• _What this task involves_
The entries should be written out again exactly as they read.

• _Provided data_
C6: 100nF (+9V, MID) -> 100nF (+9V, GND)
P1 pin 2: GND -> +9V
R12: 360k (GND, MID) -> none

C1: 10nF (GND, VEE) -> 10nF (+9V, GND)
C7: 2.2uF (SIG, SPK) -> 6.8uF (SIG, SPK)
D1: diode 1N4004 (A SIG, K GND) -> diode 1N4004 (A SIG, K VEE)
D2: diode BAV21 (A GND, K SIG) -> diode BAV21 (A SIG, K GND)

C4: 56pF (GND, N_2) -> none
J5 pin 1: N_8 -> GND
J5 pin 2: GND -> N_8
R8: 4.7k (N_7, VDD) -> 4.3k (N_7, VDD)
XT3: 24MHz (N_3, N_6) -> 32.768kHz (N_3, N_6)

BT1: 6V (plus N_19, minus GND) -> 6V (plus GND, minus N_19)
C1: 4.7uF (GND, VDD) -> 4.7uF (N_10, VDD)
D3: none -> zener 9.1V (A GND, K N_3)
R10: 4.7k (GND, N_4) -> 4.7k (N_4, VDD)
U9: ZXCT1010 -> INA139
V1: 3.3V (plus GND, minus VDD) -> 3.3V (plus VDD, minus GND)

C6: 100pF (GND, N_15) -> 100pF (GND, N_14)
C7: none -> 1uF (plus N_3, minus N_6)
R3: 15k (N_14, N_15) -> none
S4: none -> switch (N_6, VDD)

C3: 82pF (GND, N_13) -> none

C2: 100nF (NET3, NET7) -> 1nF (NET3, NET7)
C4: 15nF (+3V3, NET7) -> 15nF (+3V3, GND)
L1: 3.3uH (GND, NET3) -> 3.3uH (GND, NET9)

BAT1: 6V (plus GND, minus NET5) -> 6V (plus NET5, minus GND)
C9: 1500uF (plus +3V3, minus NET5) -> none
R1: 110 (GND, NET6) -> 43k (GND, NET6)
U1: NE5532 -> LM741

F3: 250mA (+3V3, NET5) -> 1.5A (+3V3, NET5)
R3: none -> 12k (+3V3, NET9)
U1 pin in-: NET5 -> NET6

• _Response to this task_
C6: 100nF (+9V, MID) -> 100nF (+9V, GND)
P1 pin 2: GND -> +9V
R12: 360k (GND, MID) -> none

C1: 10nF (GND, VEE) -> 10nF (+9V, GND)
C7: 2.2uF (SIG, SPK) -> 6.8uF (SIG, SPK)
D1: diode 1N4004 (A SIG, K GND) -> diode 1N4004 (A SIG, K VEE)
D2: diode BAV21 (A GND, K SIG) -> diode BAV21 (A SIG, K GND)

C4: 56pF (GND, N_2) -> none
J5 pin 1: N_8 -> GND
J5 pin 2: GND -> N_8
R8: 4.7k (N_7, VDD) -> 4.3k (N_7, VDD)
XT3: 24MHz (N_3, N_6) -> 32.768kHz (N_3, N_6)

BT1: 6V (plus N_19, minus GND) -> 6V (plus GND, minus N_19)
C1: 4.7uF (GND, VDD) -> 4.7uF (N_10, VDD)
D3: none -> zener 9.1V (A GND, K N_3)
R10: 4.7k (GND, N_4) -> 4.7k (N_4, VDD)
U9: ZXCT1010 -> INA139
V1: 3.3V (plus GND, minus VDD) -> 3.3V (plus VDD, minus GND)

C6: 100pF (GND, N_15) -> 100pF (GND, N_14)
C7: none -> 1uF (plus N_3, minus N_6)
R3: 15k (N_14, N_15) -> none
S4: none -> switch (N_6, VDD)

C3: 82pF (GND, N_13) -> none

C2: 100nF (NET3, NET7) -> 1nF (NET3, NET7)
C4: 15nF (+3V3, NET7) -> 15nF (+3V3, GND)
L1: 3.3uH (GND, NET3) -> 3.3uH (GND, NET9)

BAT1: 6V (plus GND, minus NET5) -> 6V (plus NET5, minus GND)
C9: 1500uF (plus +3V3, minus NET5) -> none
R1: 110 (GND, NET6) -> 43k (GND, NET6)
U1: NE5532 -> LM741

F3: 250mA (+3V3, NET5) -> 1.5A (+3V3, NET5)
R3: none -> 12k (+3V3, NET9)
U1 pin in-: NET5 -> NET6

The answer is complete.